INSTRUCTIONS TO FOLLOW:
Which of the lines below holds the string "camera"? Copy every line that does.

(Object matching data)
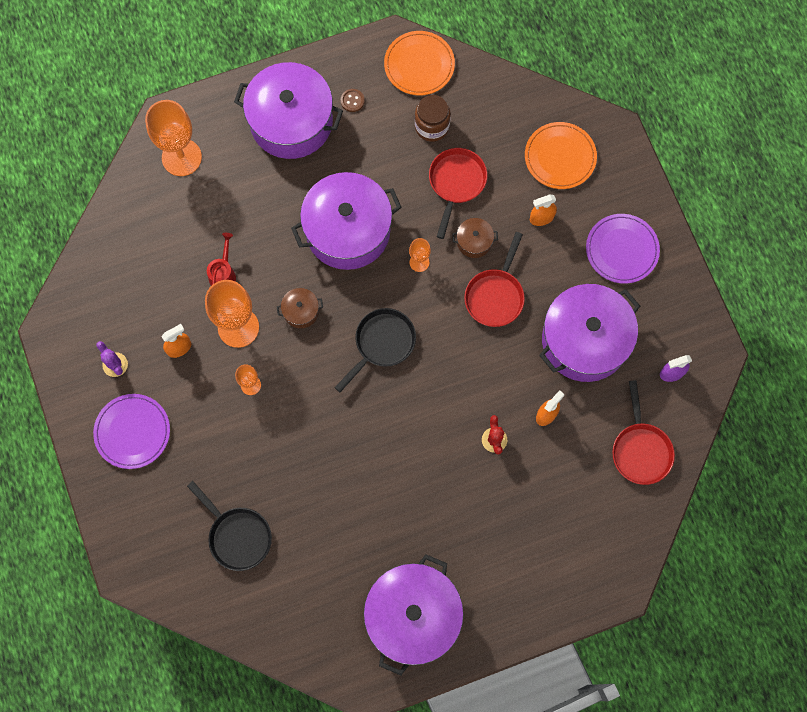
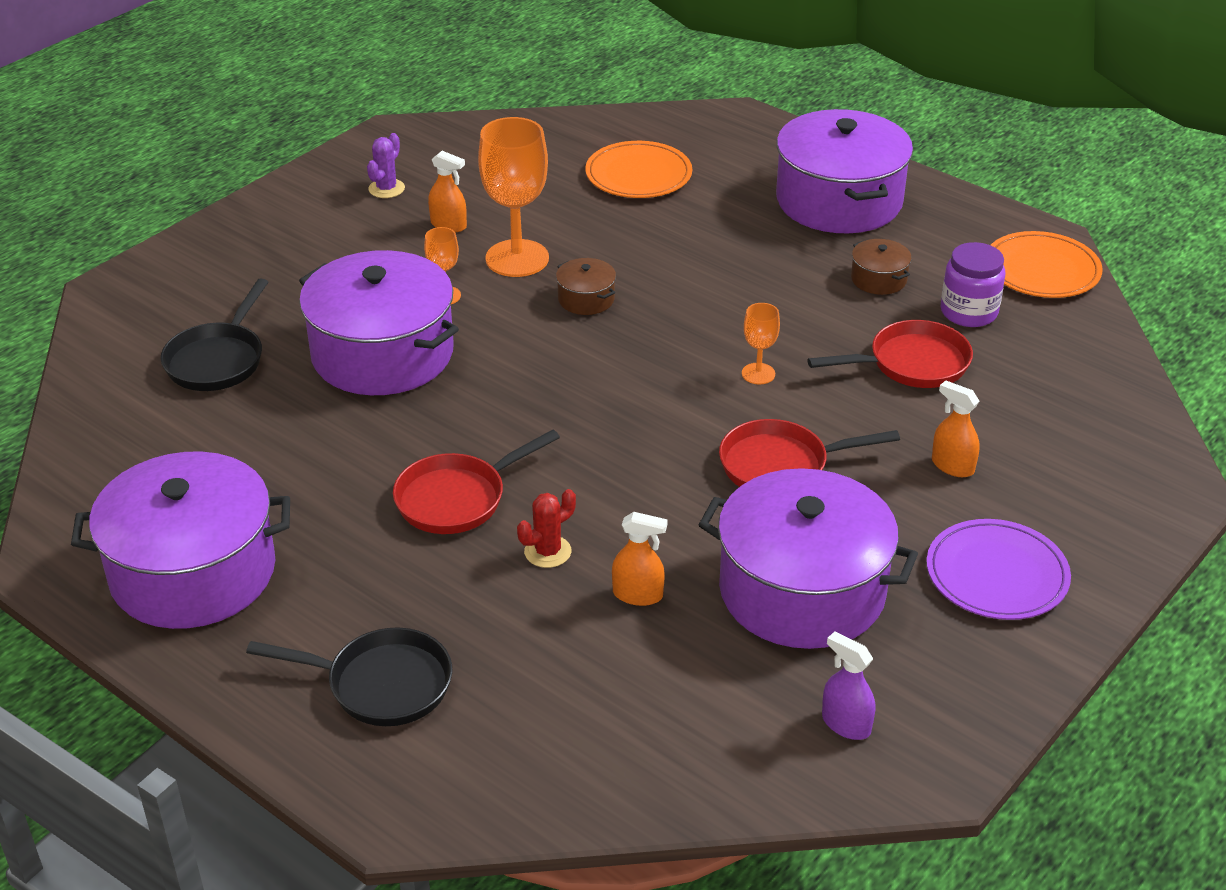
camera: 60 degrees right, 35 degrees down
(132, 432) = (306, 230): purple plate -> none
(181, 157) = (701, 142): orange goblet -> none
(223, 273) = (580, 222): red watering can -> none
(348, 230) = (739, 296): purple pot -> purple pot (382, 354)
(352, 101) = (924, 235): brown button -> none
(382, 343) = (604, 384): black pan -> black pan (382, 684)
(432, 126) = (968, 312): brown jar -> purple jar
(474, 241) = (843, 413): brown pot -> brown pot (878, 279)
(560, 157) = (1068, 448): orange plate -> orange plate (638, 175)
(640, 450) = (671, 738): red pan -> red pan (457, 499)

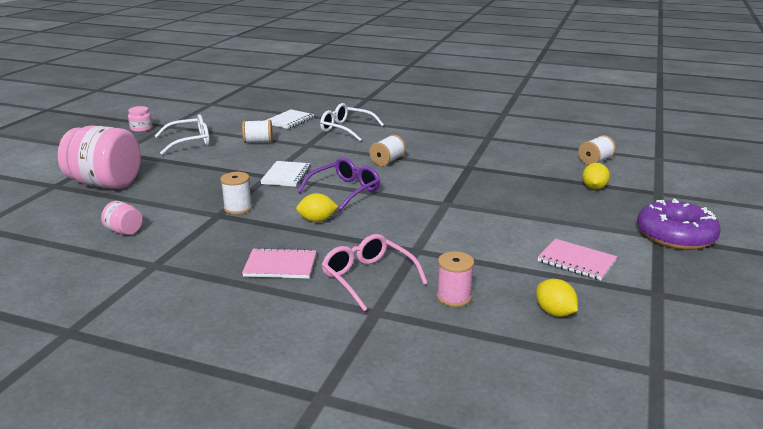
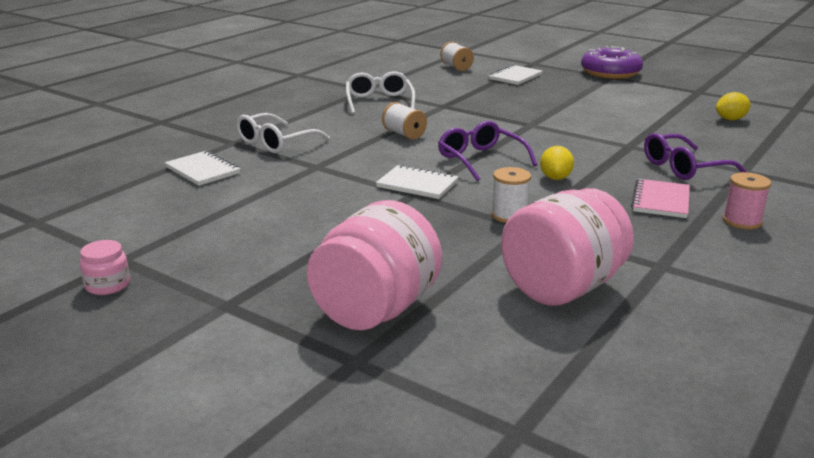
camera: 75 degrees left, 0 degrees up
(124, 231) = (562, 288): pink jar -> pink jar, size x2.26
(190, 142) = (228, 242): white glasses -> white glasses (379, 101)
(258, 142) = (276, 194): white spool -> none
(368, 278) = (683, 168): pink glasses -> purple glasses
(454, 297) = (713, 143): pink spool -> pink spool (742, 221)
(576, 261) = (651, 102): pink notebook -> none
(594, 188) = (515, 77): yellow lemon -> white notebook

RESULT OF THE EXERCISE:
camera: 60 degrees right, 35 degrees down
camera: 75 degrees left, 0 degrees up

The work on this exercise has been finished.